Data to examine
>>>>
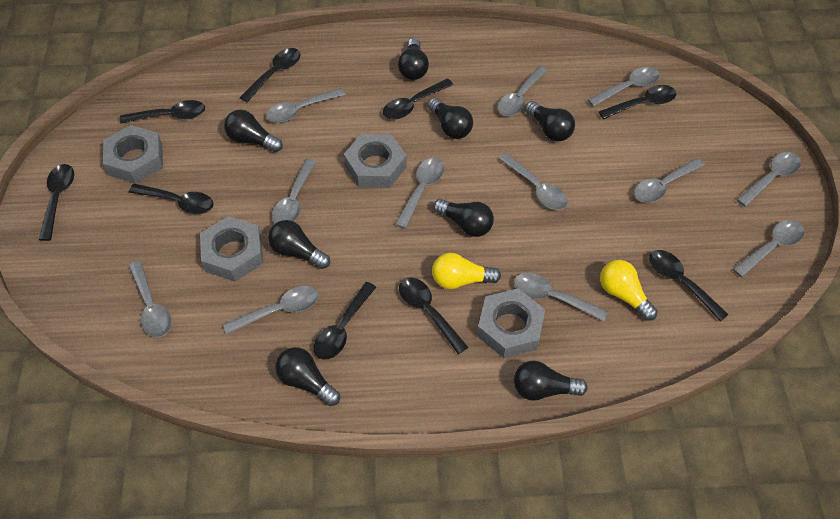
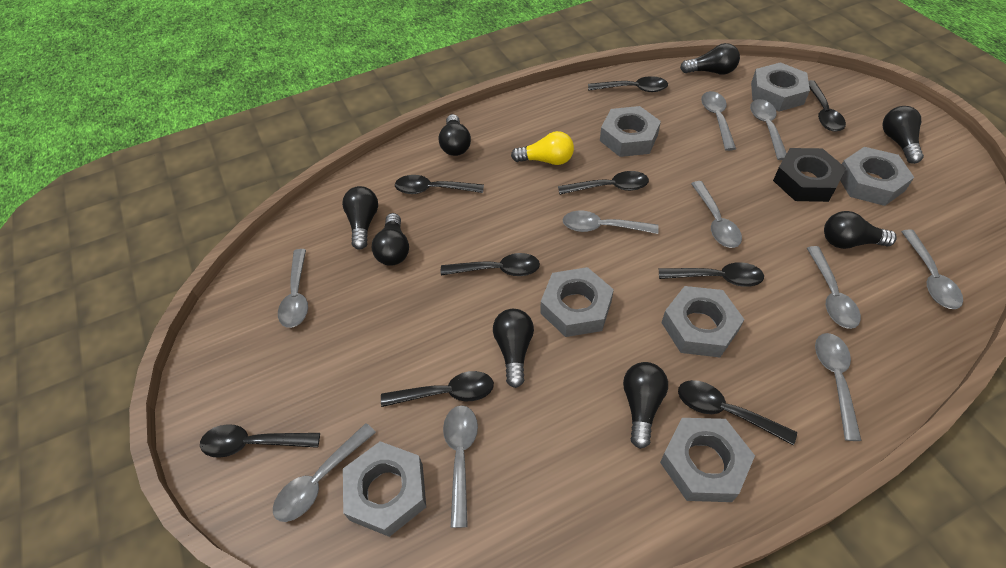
black nut: 0 -> 1
grey nut: 4 -> 7
grey spoon: 12 -> 10
yellow light bulb: 2 -> 1

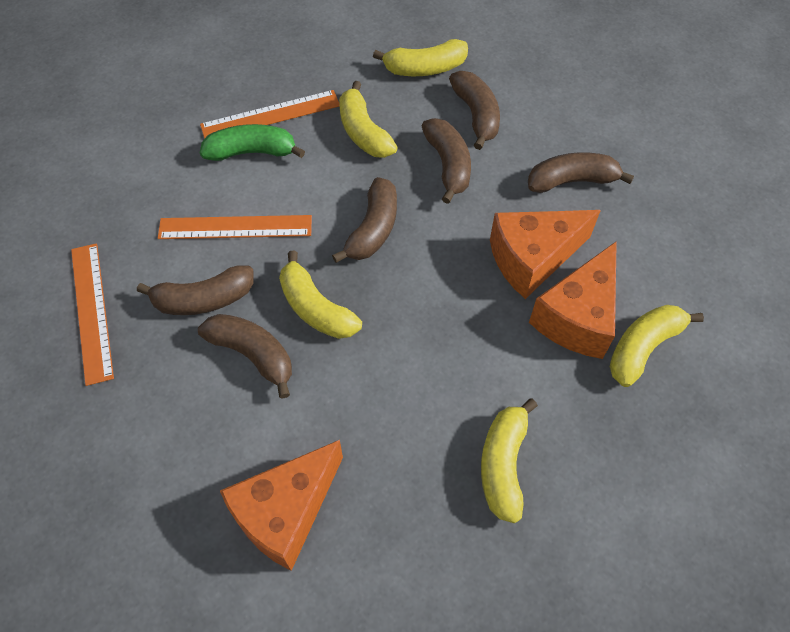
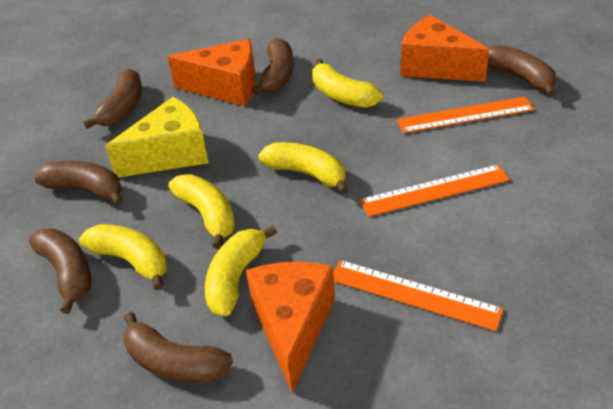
green banana: 1 -> 0
yellow cheese: 0 -> 1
<<<<
Task to carry out
A faithful, complete copy of the entries is required, without the pictures.

Answer to the problem
black nut: 0 -> 1
grey nut: 4 -> 7
grey spoon: 12 -> 10
yellow light bulb: 2 -> 1

green banana: 1 -> 0
yellow cheese: 0 -> 1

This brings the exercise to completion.